» **ACTIVITY**
Write out nothing except the lines of the entries below, from the first through the one containing "Y103: 25MHz (W1, W3) -> 25MHz (W1, W9)", exactly and without pictures.

EXTRACTED INFORMATION section start

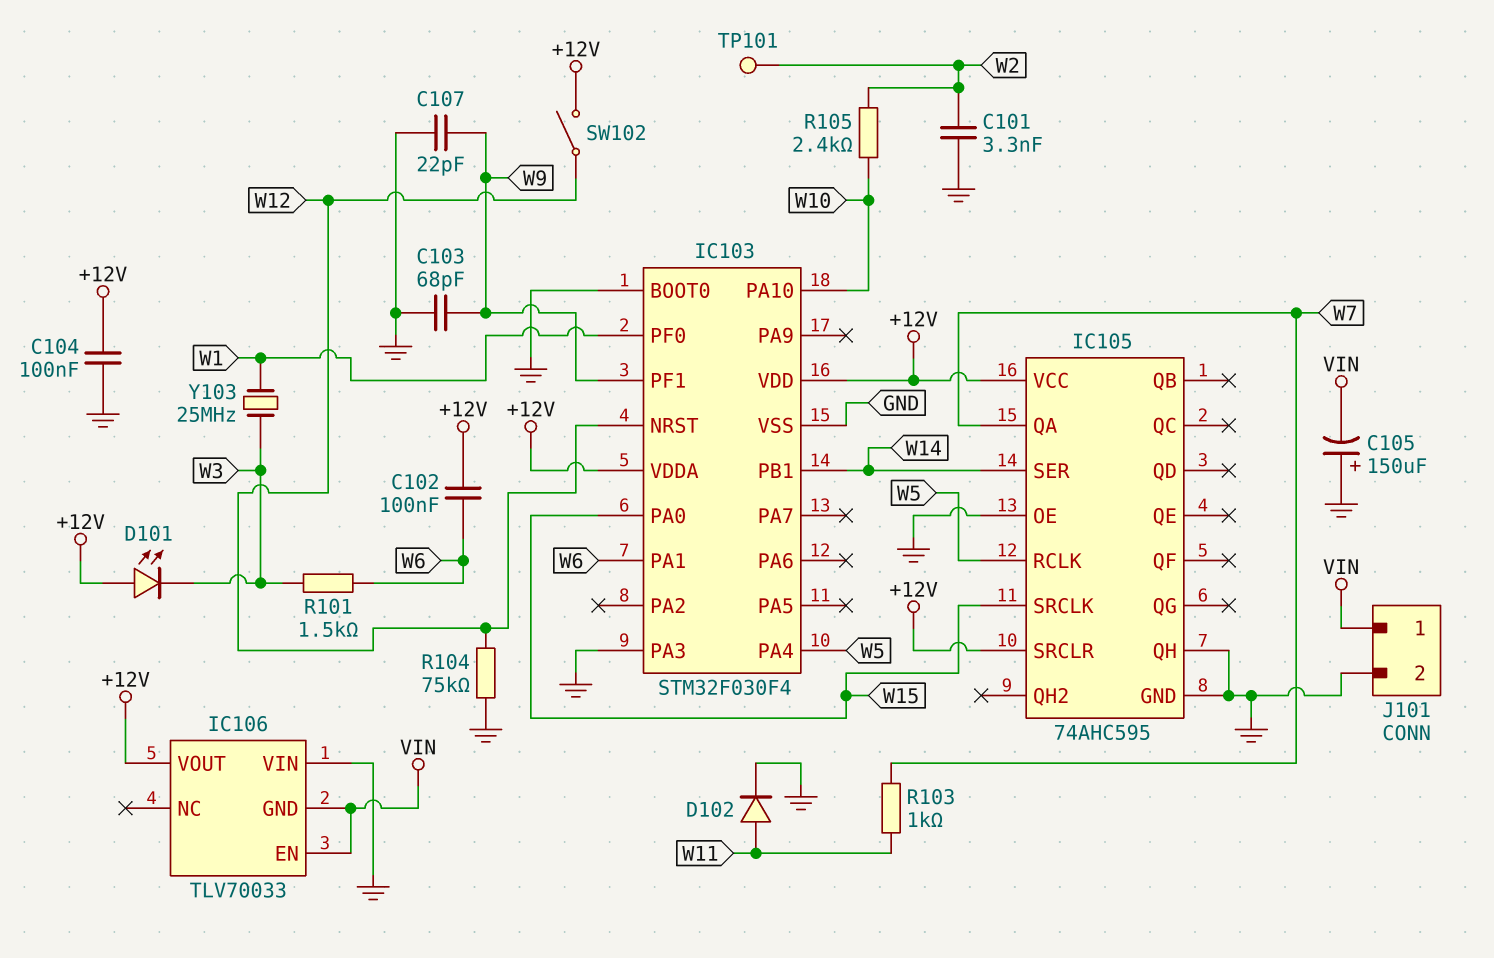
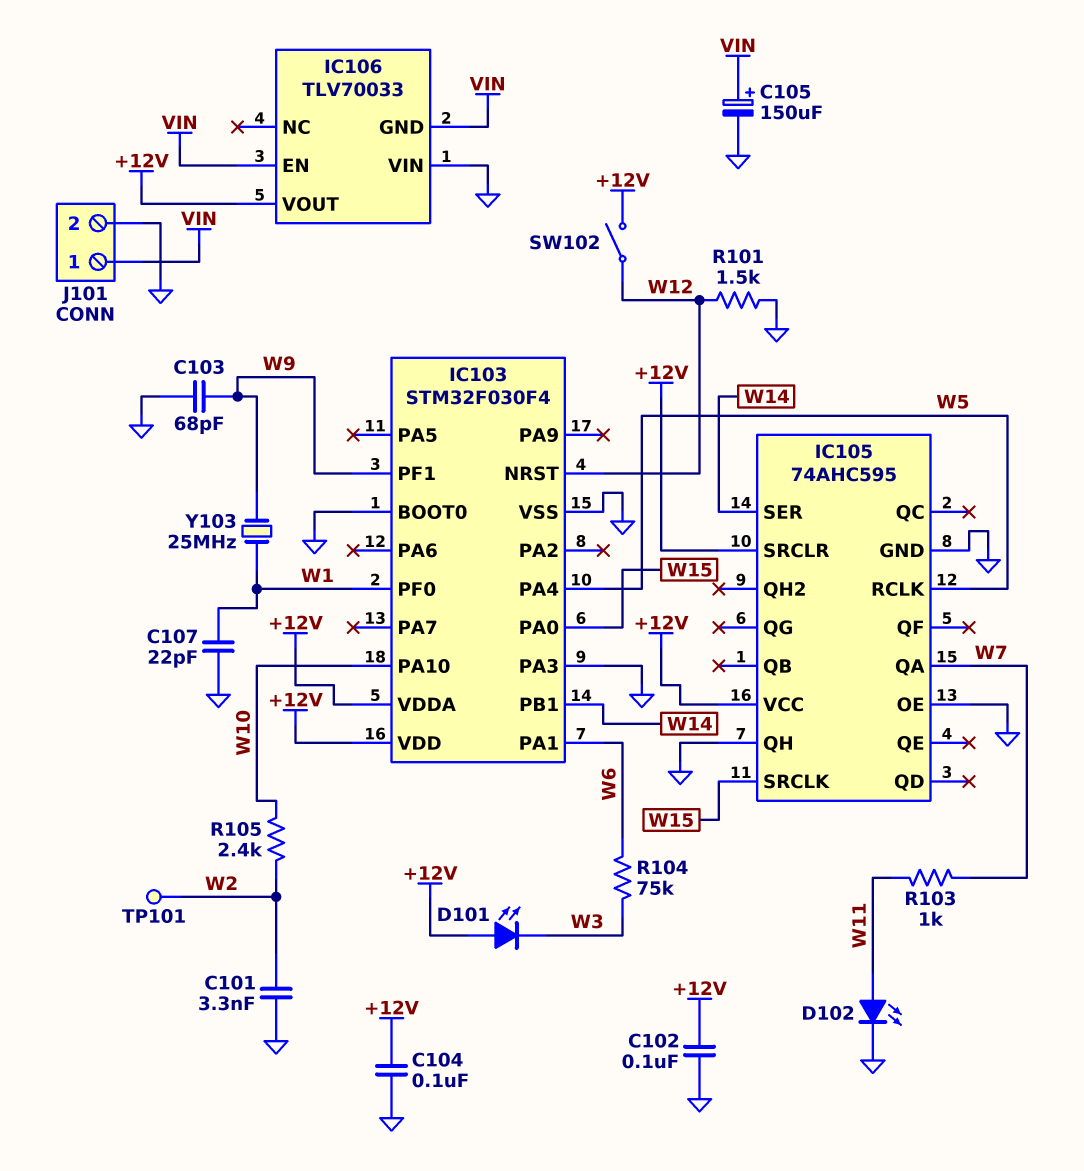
C102: 100nF (+12V, W6) -> 100nF (+12V, GND)
C105: 150uF (plus GND, minus VIN) -> 150uF (plus VIN, minus GND)
C107: 22pF (GND, W9) -> 22pF (GND, W1)
D102: diode (A W11, K GND) -> LED (A W11, K GND)
R101: 1.5k (W3, W6) -> 1.5k (GND, W12)
R104: 75k (GND, W12) -> 75k (W3, W6)
Y103: 25MHz (W1, W3) -> 25MHz (W1, W9)

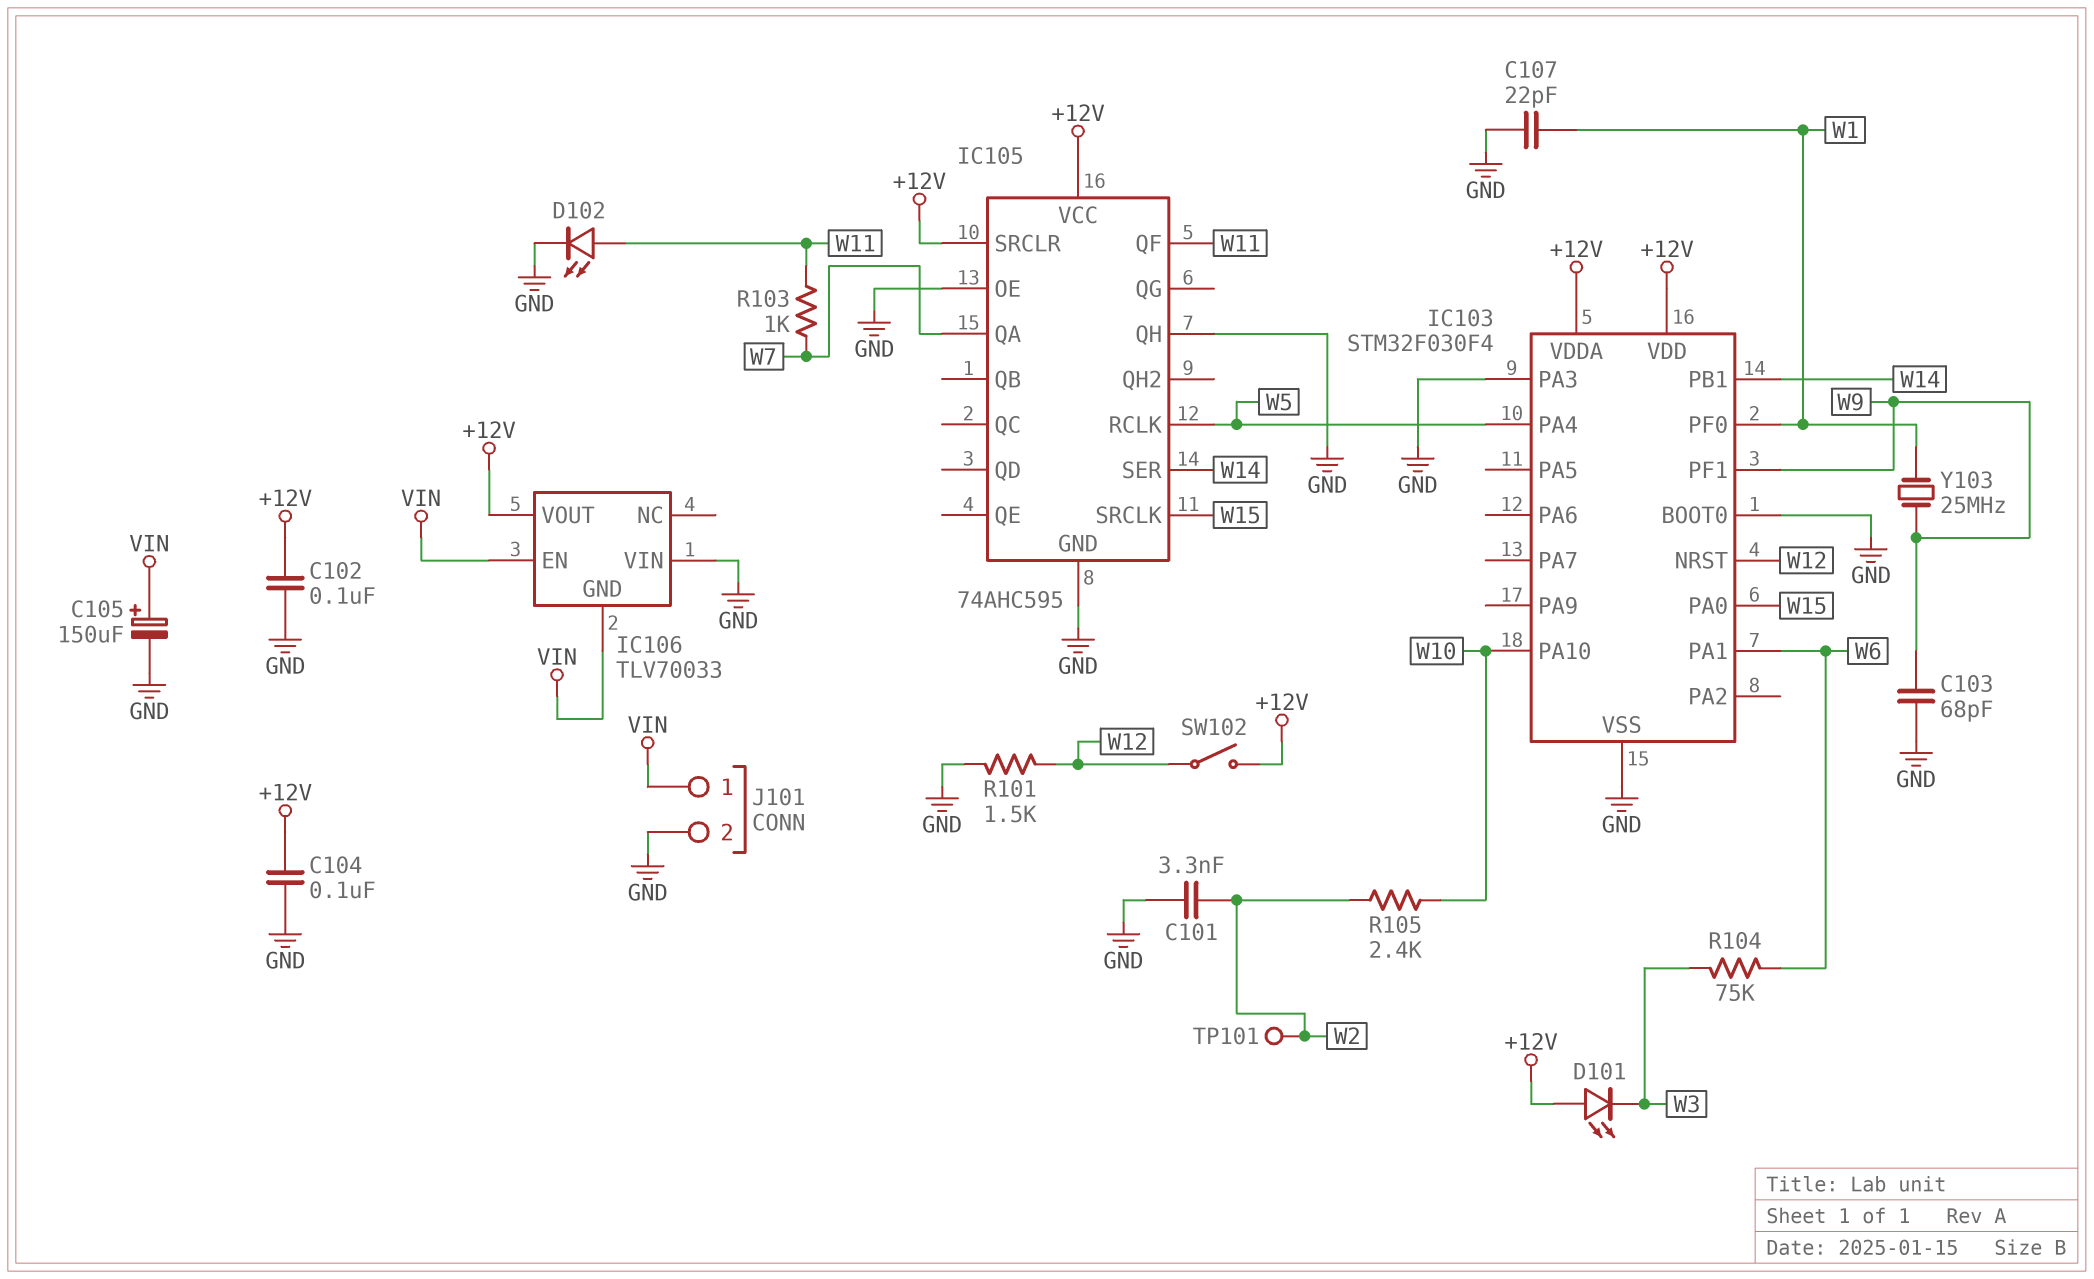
IC105 pin QF: none -> W11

EXTRACTED INFORMATION section end

» **OUTPUT FOR THIS EXERCISE**
C102: 100nF (+12V, W6) -> 100nF (+12V, GND)
C105: 150uF (plus GND, minus VIN) -> 150uF (plus VIN, minus GND)
C107: 22pF (GND, W9) -> 22pF (GND, W1)
D102: diode (A W11, K GND) -> LED (A W11, K GND)
R101: 1.5k (W3, W6) -> 1.5k (GND, W12)
R104: 75k (GND, W12) -> 75k (W3, W6)
Y103: 25MHz (W1, W3) -> 25MHz (W1, W9)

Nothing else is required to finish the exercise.